Exercise description: Count the lines of the data below that include the string "trapezoid", and provide nothing but the result.

[Stepwise shape edit descriptions]

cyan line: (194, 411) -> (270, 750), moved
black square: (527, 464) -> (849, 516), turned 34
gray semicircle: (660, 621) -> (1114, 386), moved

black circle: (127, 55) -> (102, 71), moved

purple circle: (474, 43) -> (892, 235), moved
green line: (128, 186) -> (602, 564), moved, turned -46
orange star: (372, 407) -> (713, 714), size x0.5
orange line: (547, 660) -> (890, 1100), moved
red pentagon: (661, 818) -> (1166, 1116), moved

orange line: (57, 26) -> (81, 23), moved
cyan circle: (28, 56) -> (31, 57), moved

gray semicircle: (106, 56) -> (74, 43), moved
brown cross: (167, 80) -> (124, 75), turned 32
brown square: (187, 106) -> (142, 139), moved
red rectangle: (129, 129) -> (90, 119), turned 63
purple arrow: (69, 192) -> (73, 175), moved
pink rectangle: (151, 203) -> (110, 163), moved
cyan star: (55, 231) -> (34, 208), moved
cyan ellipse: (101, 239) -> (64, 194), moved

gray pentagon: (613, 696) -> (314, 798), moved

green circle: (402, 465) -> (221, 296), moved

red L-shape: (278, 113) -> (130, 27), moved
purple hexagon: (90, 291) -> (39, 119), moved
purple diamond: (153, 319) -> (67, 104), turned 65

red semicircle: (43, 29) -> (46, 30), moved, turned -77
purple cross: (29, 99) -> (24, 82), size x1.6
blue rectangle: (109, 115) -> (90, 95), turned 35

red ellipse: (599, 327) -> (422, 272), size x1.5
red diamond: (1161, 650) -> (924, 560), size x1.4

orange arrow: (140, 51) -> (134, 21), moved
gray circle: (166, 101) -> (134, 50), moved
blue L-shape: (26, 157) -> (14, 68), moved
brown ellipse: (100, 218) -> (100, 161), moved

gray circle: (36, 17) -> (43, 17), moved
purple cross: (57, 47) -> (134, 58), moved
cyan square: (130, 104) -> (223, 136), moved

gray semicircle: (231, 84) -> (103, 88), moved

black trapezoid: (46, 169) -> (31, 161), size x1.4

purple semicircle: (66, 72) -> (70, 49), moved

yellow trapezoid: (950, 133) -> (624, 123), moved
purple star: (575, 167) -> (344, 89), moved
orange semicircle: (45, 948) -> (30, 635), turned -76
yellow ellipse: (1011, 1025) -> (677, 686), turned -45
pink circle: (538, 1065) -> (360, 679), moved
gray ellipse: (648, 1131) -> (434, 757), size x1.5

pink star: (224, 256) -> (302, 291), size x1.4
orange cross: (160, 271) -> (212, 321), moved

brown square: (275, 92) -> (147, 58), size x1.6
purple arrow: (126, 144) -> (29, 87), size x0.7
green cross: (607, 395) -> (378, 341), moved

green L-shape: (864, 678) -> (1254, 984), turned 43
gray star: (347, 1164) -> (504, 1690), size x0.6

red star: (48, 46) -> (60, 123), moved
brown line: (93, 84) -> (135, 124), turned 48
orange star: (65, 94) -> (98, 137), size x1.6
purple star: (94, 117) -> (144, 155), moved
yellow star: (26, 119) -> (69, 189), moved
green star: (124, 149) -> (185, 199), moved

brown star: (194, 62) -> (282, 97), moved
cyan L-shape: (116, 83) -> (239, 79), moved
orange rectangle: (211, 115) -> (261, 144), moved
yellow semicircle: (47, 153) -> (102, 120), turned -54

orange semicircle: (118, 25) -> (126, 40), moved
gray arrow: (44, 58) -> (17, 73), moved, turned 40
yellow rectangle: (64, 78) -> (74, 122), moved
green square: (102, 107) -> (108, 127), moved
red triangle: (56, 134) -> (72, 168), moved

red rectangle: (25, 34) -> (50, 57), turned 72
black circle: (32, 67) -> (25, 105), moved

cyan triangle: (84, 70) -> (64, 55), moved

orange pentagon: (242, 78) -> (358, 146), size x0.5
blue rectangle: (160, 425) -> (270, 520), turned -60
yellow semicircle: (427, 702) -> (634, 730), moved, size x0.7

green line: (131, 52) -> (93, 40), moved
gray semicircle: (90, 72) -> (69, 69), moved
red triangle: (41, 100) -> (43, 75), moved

Answer box: 2